State how many lines in the rows contain the string "Humdrum". Reply with the number alone.

** start of Listed entries **

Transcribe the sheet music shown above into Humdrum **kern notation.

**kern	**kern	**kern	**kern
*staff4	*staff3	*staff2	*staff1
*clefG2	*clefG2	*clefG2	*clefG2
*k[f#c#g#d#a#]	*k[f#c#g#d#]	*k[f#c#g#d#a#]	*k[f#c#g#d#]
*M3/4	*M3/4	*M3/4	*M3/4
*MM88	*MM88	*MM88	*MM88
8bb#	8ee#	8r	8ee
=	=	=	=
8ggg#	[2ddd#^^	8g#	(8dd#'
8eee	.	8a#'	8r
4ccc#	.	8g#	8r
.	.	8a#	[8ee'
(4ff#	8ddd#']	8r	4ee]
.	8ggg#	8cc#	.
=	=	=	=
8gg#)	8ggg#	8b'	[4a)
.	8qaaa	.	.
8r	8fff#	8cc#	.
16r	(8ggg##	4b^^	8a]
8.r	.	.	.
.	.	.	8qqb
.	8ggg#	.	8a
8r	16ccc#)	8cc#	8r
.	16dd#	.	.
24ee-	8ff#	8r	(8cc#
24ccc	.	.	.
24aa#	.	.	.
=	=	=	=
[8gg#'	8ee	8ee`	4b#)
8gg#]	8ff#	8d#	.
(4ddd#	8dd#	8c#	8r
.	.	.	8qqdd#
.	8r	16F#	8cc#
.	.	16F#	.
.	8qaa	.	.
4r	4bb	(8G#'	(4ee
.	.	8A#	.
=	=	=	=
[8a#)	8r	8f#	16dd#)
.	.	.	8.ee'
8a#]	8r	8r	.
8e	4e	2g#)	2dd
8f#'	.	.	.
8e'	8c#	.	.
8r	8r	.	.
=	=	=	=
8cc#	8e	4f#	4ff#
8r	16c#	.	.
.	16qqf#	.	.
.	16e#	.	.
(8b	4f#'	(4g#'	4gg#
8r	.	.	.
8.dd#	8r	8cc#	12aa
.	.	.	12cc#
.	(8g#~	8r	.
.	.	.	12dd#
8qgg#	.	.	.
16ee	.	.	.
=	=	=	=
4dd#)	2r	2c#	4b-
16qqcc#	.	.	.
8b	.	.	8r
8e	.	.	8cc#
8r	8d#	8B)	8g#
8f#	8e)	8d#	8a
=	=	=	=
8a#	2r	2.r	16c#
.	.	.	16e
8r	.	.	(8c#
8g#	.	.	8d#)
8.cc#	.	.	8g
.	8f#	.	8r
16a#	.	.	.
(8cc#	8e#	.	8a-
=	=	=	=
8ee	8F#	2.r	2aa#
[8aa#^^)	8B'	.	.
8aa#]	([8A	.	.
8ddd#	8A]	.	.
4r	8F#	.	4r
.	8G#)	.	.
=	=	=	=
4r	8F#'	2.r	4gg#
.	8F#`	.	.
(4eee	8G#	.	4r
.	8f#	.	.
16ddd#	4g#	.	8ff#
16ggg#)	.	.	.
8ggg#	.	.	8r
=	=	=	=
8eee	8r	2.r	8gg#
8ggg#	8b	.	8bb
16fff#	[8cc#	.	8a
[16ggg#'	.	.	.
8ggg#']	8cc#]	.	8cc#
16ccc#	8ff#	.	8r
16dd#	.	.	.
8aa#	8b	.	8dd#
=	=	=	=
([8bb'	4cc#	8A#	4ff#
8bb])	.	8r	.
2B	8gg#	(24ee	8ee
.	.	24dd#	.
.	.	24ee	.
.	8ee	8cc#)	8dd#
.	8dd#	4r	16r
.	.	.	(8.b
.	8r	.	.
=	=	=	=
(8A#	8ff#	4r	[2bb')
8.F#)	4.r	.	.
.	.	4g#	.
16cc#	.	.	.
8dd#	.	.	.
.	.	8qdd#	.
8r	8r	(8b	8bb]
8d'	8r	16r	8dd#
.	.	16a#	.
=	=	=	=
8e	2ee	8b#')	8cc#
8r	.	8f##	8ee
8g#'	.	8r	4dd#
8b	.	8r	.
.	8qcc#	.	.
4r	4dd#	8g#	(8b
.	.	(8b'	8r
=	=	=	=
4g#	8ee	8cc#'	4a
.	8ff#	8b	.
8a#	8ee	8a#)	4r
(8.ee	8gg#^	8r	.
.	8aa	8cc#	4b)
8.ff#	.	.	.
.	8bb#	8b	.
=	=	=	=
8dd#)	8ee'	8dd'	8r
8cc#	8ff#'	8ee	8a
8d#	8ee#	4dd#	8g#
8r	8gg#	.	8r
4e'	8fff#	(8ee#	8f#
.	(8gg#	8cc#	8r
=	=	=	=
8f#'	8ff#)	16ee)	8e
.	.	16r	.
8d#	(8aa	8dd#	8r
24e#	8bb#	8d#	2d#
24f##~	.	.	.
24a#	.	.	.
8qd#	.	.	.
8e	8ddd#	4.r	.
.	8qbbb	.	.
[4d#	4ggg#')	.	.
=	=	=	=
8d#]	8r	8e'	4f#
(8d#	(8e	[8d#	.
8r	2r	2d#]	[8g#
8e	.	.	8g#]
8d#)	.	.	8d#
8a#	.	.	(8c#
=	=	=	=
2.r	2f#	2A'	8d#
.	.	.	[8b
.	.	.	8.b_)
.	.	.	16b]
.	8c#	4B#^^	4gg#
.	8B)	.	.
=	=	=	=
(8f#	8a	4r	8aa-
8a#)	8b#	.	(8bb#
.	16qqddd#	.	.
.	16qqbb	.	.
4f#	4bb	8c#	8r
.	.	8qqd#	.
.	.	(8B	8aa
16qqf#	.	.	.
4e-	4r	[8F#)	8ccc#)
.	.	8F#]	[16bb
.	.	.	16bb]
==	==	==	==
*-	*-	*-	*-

** end of Listed entries **
** start of Listed entries **

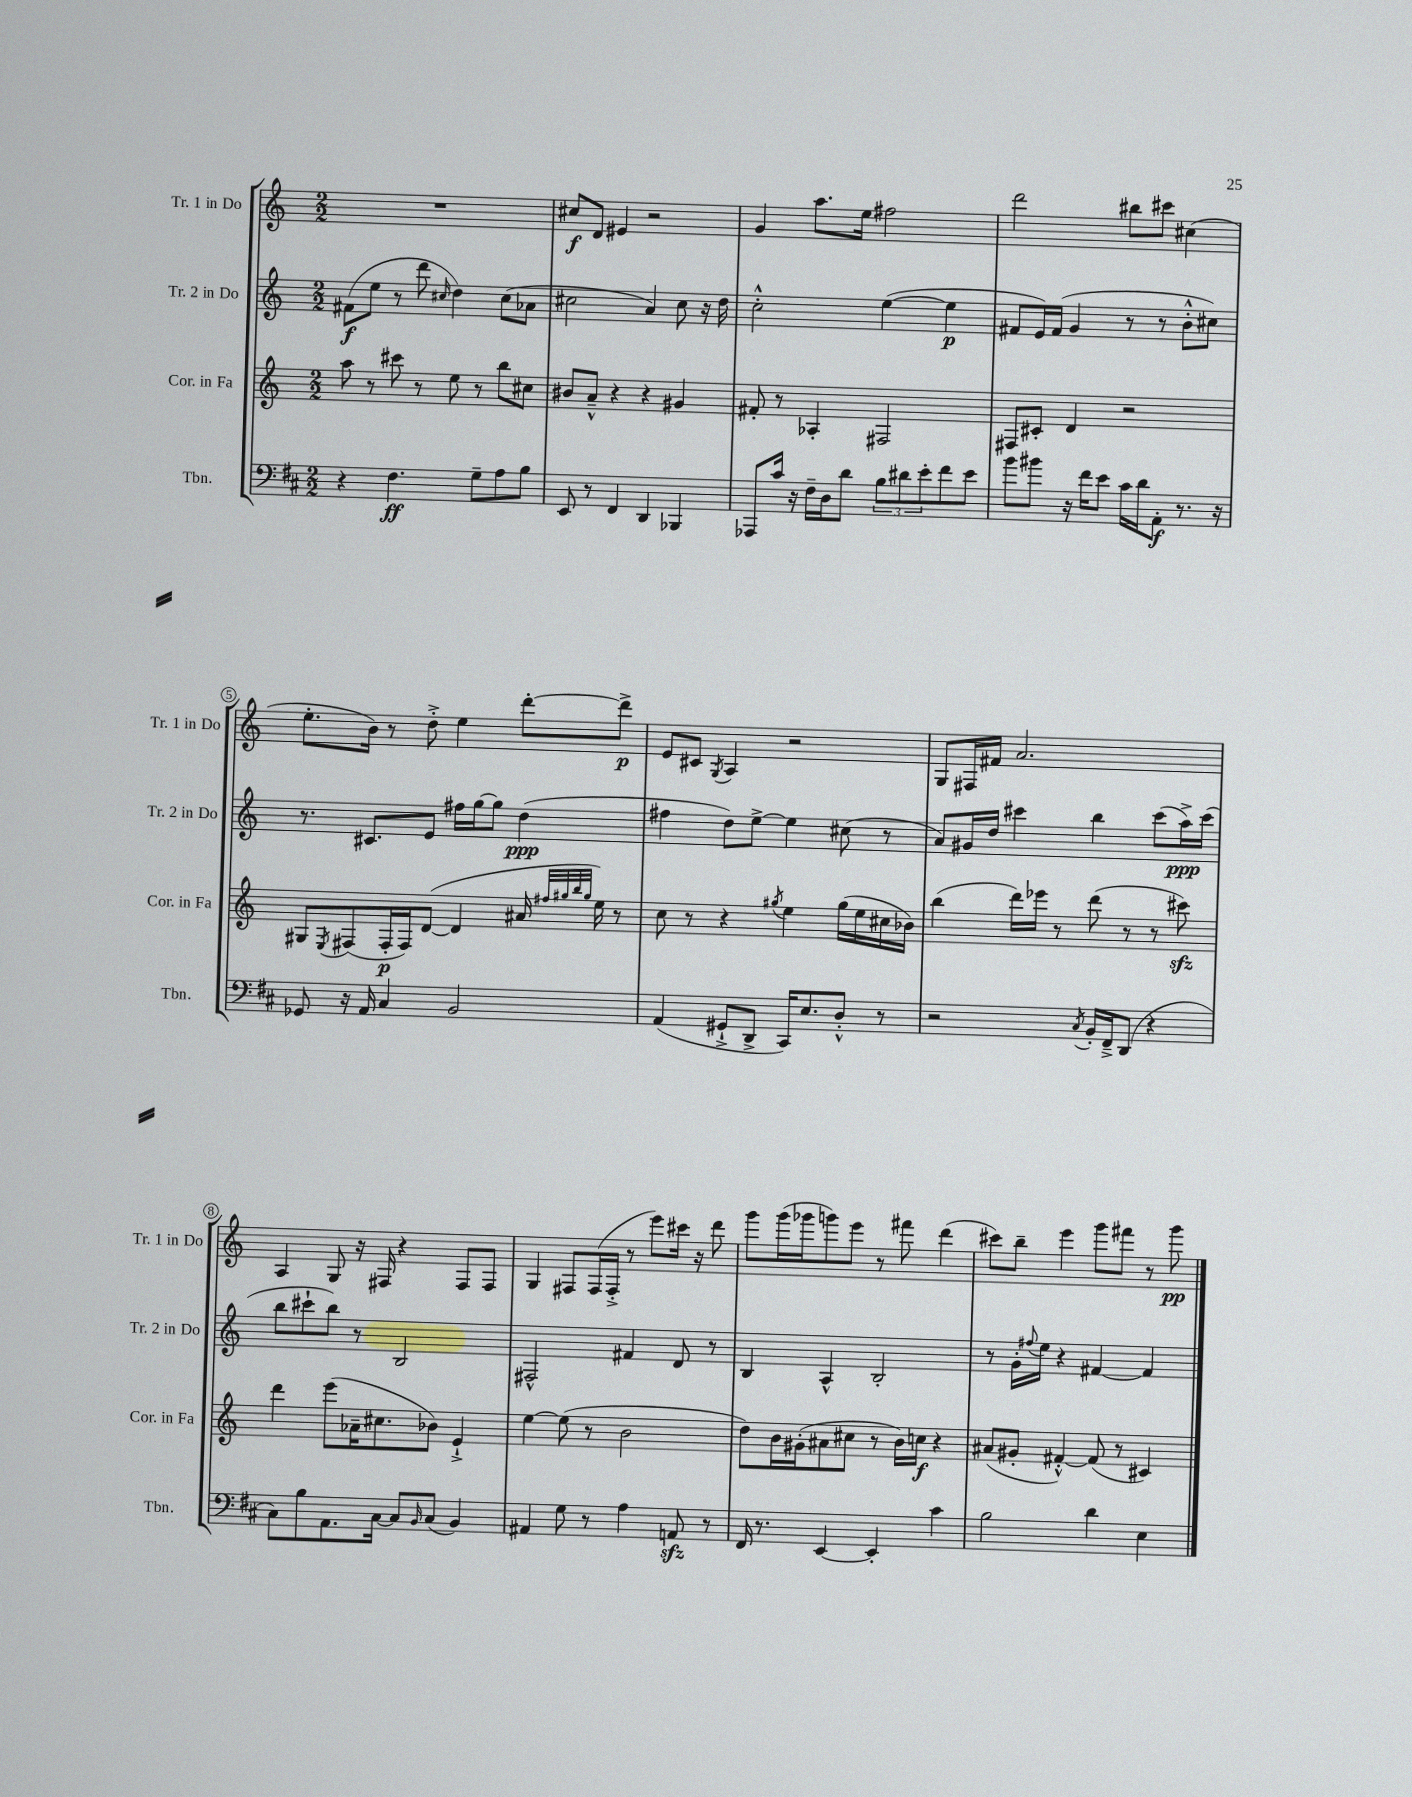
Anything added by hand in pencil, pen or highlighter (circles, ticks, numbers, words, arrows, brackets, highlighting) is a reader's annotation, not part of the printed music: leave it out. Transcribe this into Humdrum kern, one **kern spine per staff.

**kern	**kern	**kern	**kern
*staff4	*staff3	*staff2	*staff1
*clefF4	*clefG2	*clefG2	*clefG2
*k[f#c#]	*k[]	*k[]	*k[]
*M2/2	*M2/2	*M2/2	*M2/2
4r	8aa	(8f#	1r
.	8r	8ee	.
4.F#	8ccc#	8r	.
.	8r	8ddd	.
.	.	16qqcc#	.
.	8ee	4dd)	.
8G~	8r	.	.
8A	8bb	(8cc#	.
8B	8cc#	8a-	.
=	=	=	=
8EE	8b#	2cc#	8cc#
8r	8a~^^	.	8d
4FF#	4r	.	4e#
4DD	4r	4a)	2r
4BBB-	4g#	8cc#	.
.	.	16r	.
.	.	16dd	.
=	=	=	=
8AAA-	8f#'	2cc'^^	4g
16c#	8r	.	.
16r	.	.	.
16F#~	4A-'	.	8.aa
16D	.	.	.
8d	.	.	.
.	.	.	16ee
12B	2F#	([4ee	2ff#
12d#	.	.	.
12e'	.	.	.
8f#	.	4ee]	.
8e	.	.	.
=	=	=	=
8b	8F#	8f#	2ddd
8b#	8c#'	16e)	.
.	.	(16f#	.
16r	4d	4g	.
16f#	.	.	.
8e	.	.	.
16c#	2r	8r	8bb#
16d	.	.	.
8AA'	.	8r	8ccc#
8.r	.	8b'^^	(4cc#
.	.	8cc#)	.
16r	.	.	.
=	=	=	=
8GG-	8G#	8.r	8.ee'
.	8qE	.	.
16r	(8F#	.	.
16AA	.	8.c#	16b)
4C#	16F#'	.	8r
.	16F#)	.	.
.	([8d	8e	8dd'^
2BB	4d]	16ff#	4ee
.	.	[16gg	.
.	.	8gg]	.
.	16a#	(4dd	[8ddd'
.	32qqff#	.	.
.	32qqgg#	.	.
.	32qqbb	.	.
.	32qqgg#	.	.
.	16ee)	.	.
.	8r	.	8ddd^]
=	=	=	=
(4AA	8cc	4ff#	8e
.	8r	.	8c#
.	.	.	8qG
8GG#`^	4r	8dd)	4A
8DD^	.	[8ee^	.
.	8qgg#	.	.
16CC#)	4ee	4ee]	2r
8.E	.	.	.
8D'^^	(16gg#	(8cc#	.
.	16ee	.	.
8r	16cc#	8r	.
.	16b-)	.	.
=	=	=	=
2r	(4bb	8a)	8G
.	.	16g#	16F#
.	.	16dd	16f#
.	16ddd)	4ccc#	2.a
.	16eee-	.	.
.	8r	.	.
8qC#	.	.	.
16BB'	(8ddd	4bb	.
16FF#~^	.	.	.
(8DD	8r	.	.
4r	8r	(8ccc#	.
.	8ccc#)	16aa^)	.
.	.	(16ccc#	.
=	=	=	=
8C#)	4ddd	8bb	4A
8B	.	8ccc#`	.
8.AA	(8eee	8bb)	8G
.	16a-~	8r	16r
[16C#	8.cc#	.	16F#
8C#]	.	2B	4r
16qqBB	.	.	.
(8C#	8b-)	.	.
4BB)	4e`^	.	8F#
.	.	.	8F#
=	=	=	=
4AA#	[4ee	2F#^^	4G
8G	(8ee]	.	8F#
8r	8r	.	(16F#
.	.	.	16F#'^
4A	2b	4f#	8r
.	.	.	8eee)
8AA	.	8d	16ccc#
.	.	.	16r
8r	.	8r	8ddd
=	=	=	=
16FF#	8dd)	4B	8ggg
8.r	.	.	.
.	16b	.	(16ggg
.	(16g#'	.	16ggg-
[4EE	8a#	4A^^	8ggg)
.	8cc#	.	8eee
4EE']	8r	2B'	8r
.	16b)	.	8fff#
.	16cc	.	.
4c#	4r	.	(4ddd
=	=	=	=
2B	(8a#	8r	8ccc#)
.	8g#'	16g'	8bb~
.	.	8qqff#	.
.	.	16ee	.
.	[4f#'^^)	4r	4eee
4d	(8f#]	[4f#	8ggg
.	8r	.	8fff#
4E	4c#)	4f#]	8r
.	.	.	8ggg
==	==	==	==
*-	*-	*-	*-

** end of Listed entries **

- Result for this exercise
2